§ SOURCE MATERIAL:
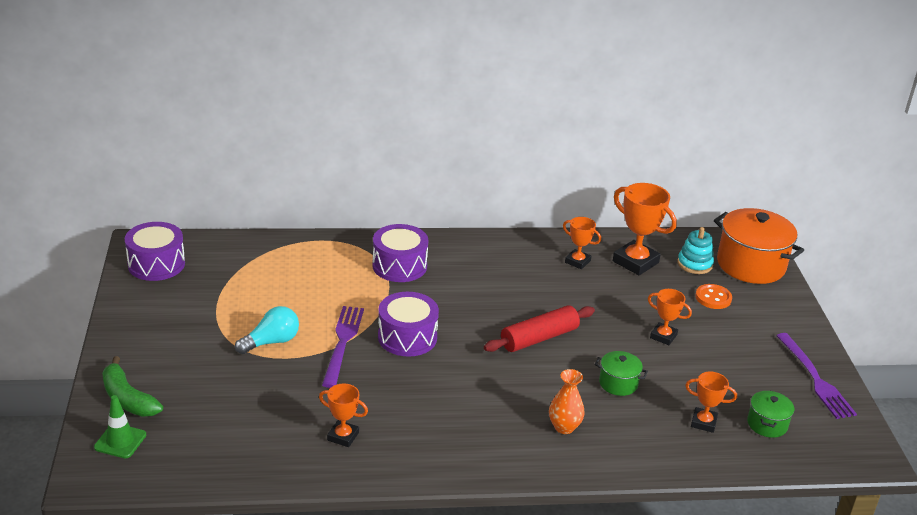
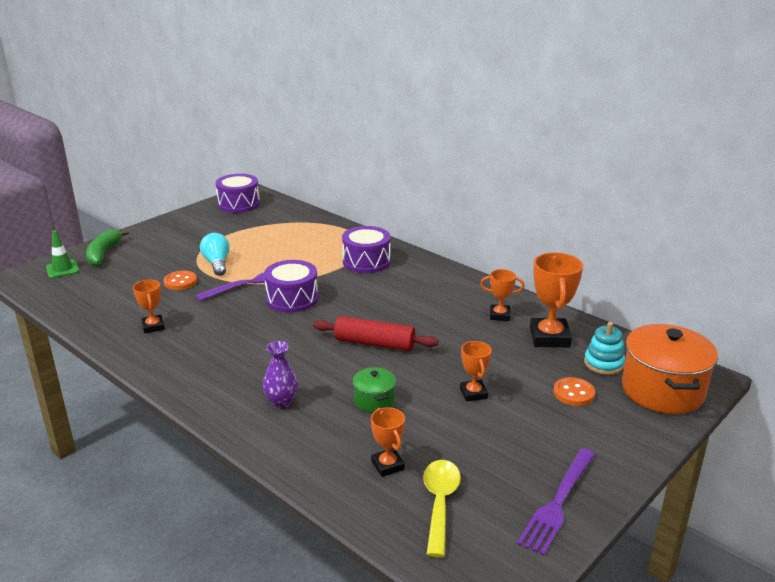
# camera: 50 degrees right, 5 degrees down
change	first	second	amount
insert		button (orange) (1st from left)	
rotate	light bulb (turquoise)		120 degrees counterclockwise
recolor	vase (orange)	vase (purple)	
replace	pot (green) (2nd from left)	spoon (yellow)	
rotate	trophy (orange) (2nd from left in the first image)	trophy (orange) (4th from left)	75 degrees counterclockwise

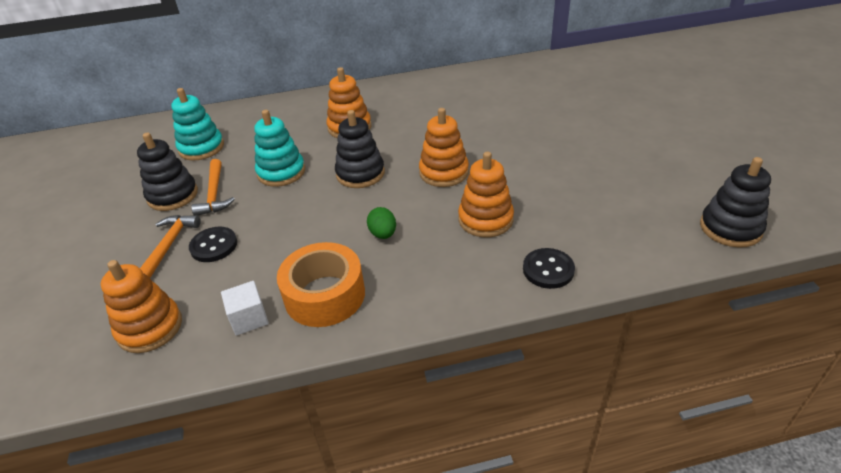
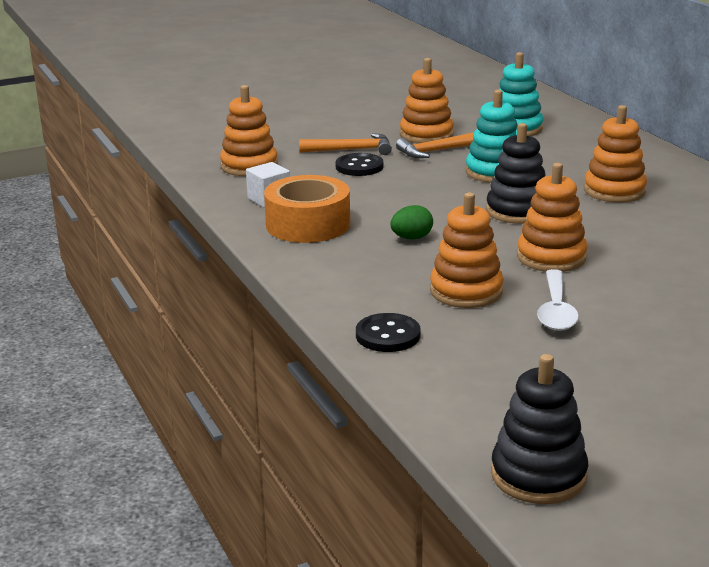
# camera: 75 degrees right, 15 degrees down
change	first	second	amount
recolor	stacking toy (black) (1st from left)	stacking toy (orange) (2nd from left)	
insert		spoon (white)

§ THE PROBLEM:
What is needed is every line of the records above that contains the word "counterclockwise".

§ RESPONSE BOX:
rotate	light bulb (turquoise)		120 degrees counterclockwise
rotate	trophy (orange) (2nd from left in the first image)	trophy (orange) (4th from left)	75 degrees counterclockwise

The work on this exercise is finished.